The records follow. Transcribe only the lines from the line containing "R1: 24k (COM, N8) -> 24k (+9V, COM)" through the end, both ends included, and leave out the pictures.

(Data supplied Opens)

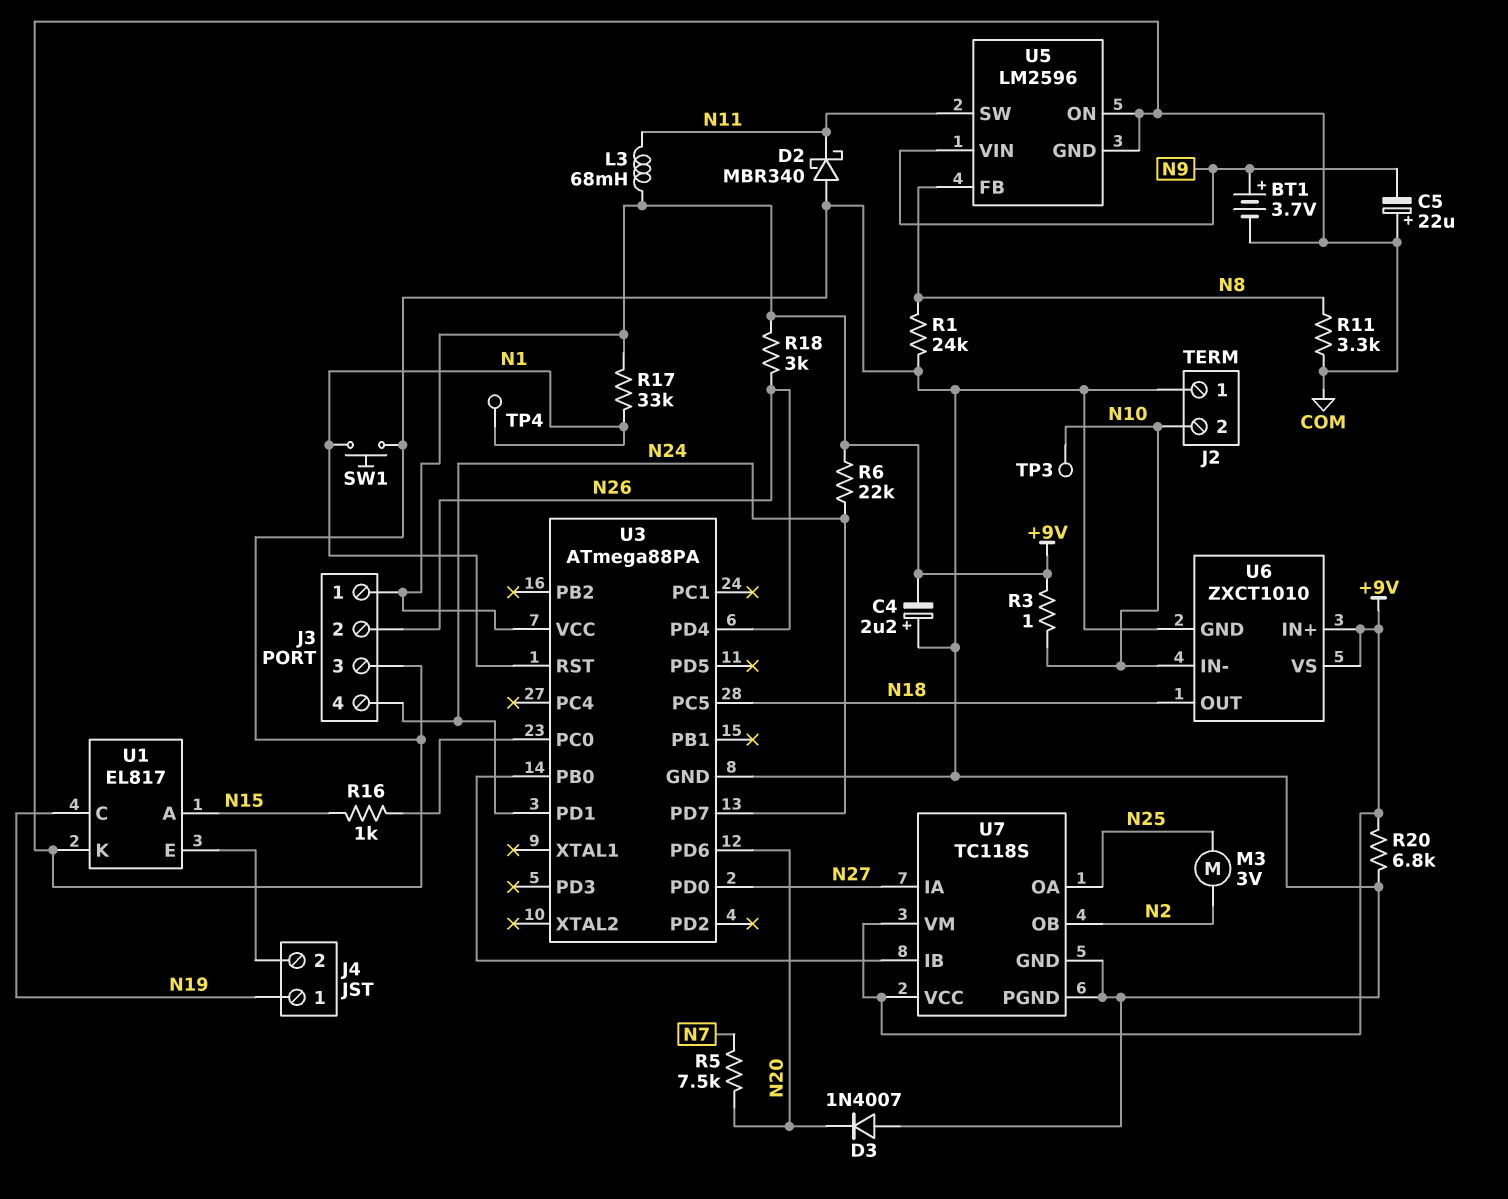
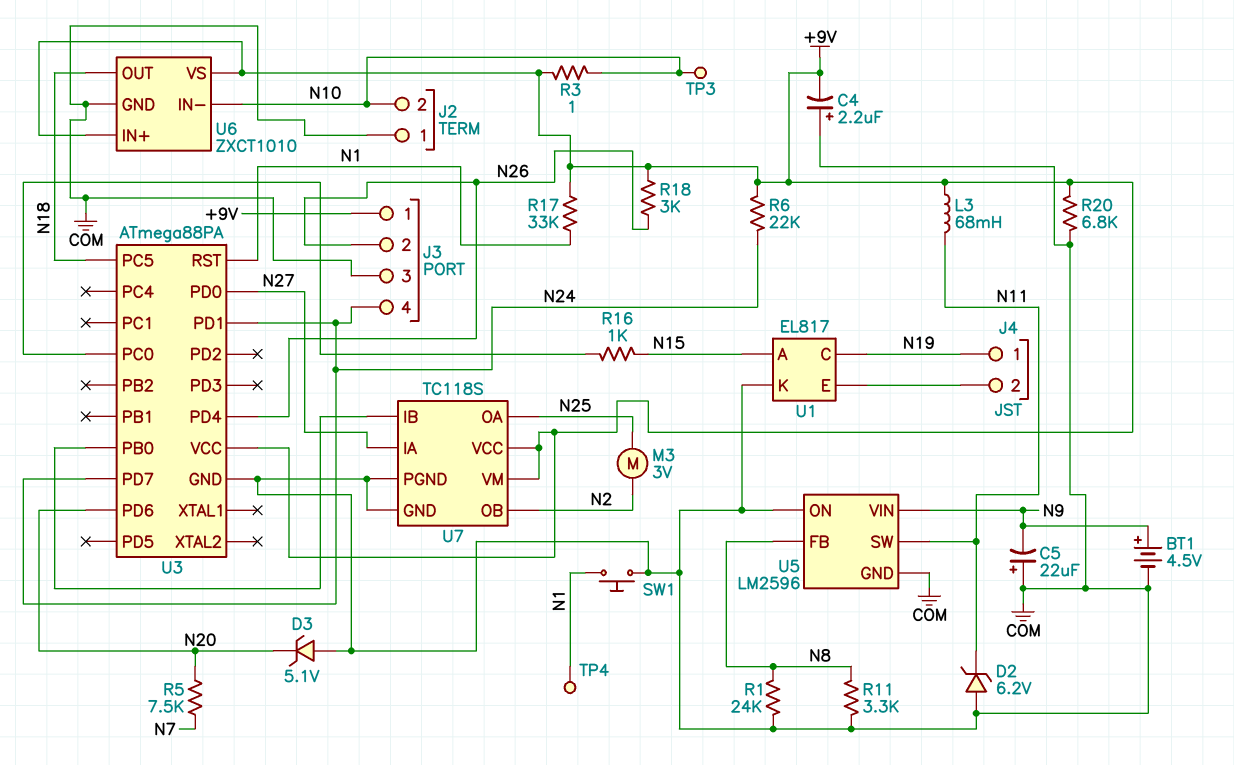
BT1: 3.7V (plus N9, minus COM) -> 4.5V (plus N9, minus COM)
D2: schottky MBR340 (A COM, K N11) -> zener 6.2V (A COM, K N11)
D3: diode 1N4007 (A COM, K N20) -> zener 5.1V (A COM, K N20)

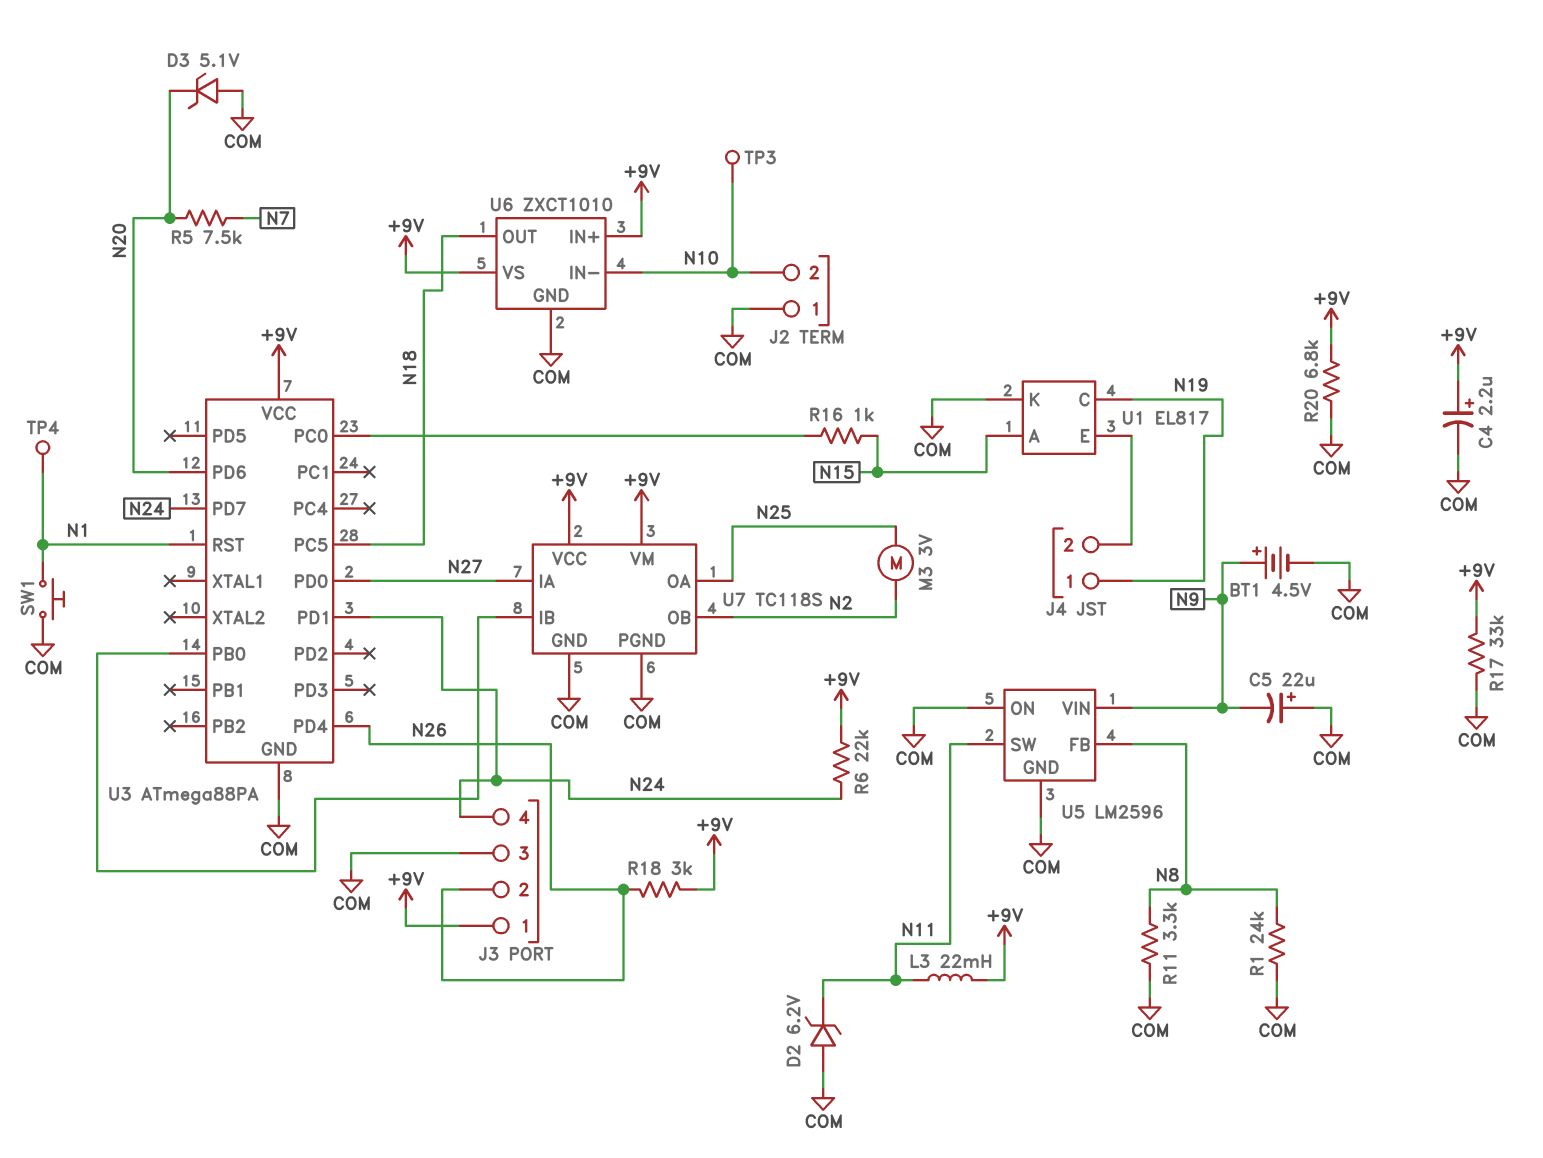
C4: 2.2uF (plus COM, minus +9V) -> 2.2uF (plus +9V, minus COM)
L3: 68mH (+9V, N11) -> 22mH (+9V, N11)
R3: 1 (+9V, N10) -> none
R17: 33k (+9V, N1) -> 33k (+9V, COM)

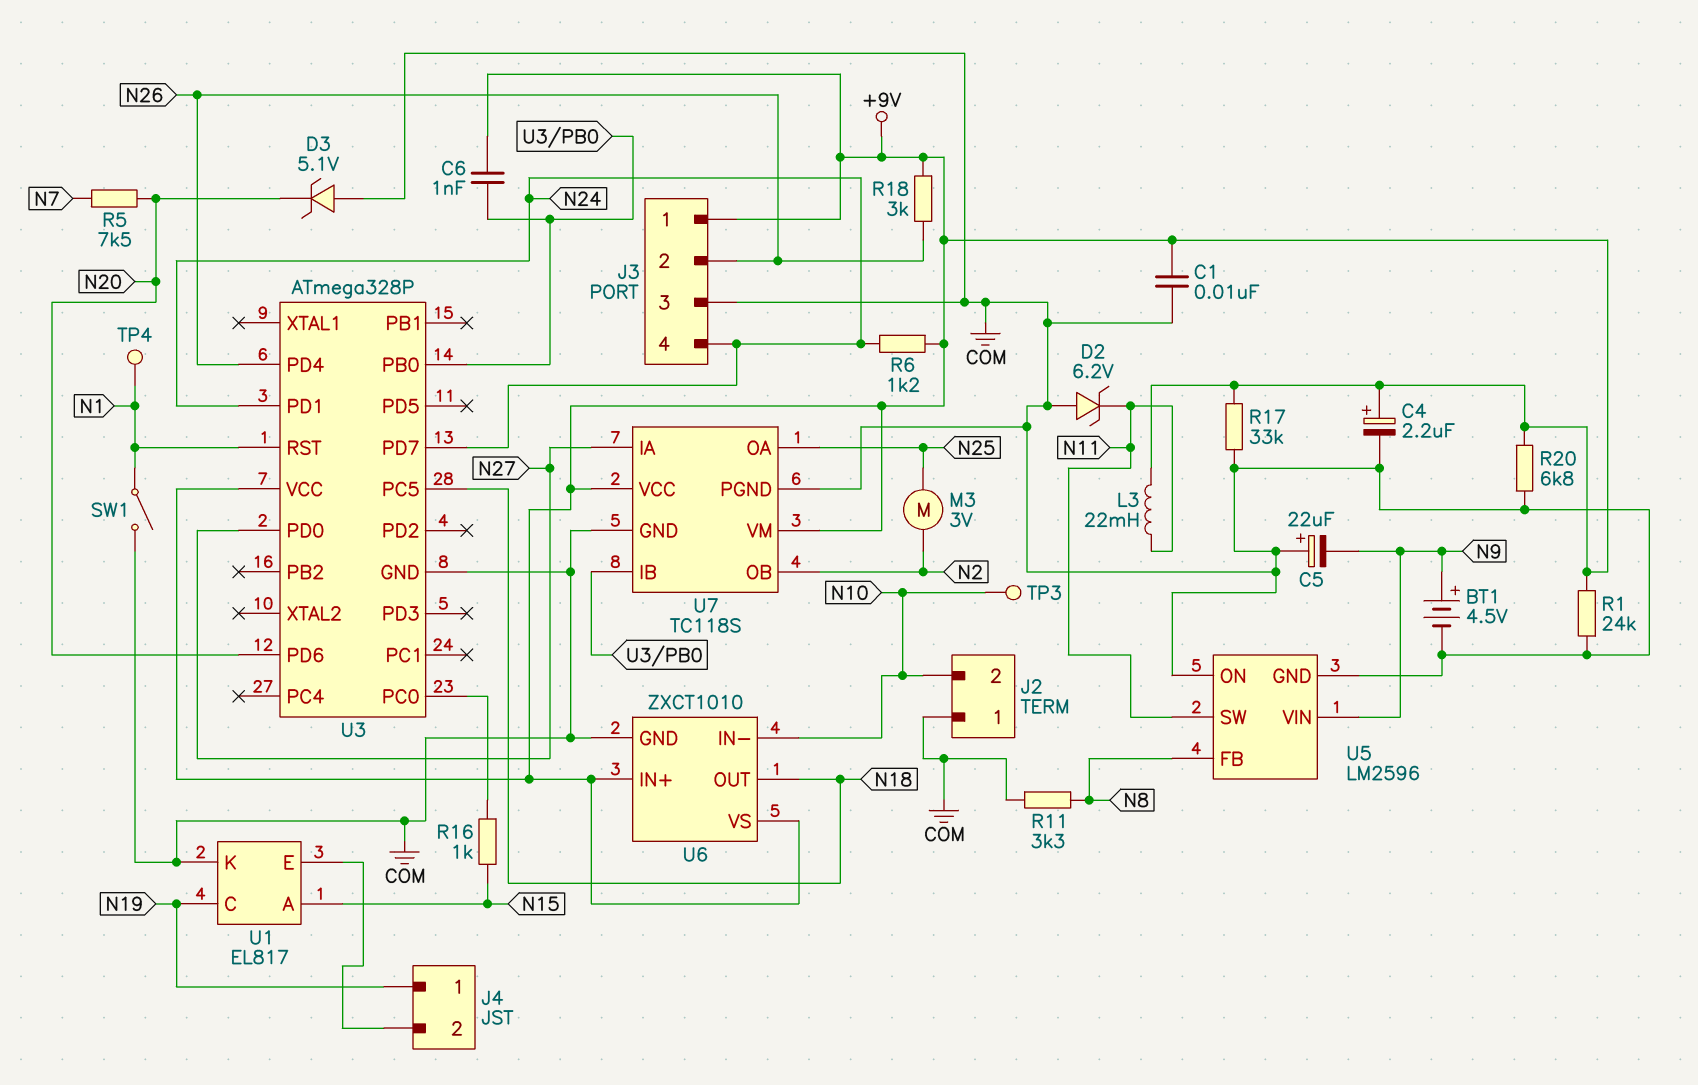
C1: none -> 10nF (+9V, COM)
C6: none -> 1nF (+9V, U3/PB0)
R1: 24k (COM, N8) -> 24k (+9V, COM)
R6: 22k (+9V, N24) -> 1.2k (+9V, N24)
SW1: button (COM, N1) -> switch (COM, N1)
U3: ATmega88PA -> ATmega328P

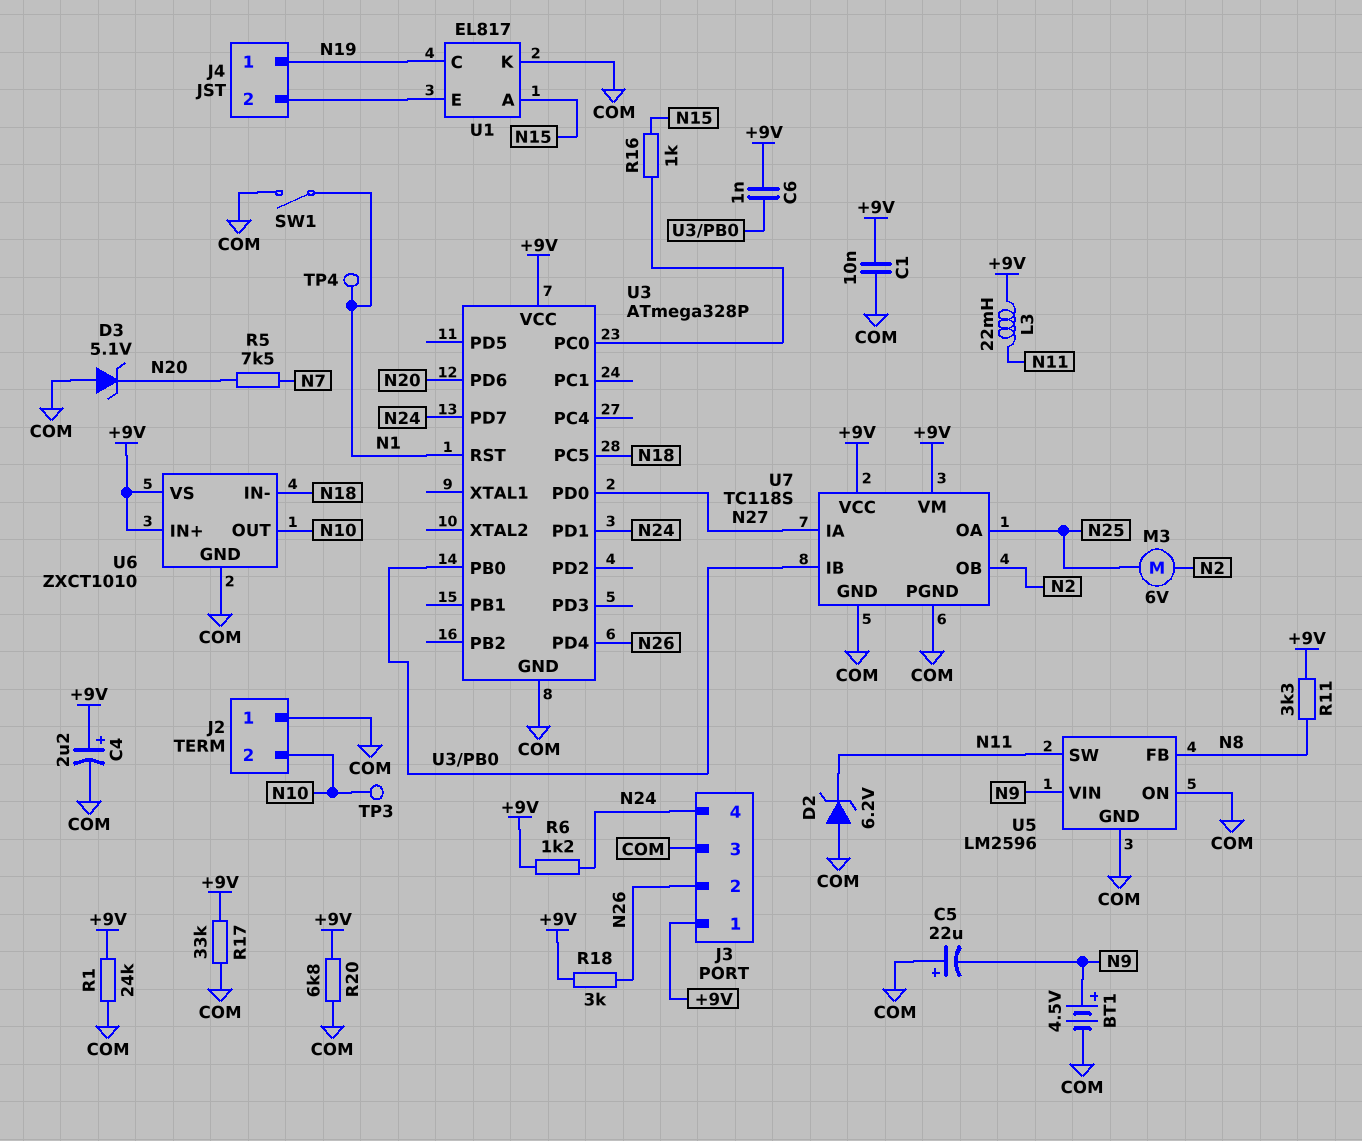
M3: motor 3V (N2, N25) -> motor 6V (N2, N25)
R11: 3.3k (COM, N8) -> 3.3k (+9V, N8)
U6 pin IN-: N10 -> N18
U6 pin OUT: N18 -> N10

(Data supplied Closes)

§ Solution:
R1: 24k (COM, N8) -> 24k (+9V, COM)
R6: 22k (+9V, N24) -> 1.2k (+9V, N24)
SW1: button (COM, N1) -> switch (COM, N1)
U3: ATmega88PA -> ATmega328P

M3: motor 3V (N2, N25) -> motor 6V (N2, N25)
R11: 3.3k (COM, N8) -> 3.3k (+9V, N8)
U6 pin IN-: N10 -> N18
U6 pin OUT: N18 -> N10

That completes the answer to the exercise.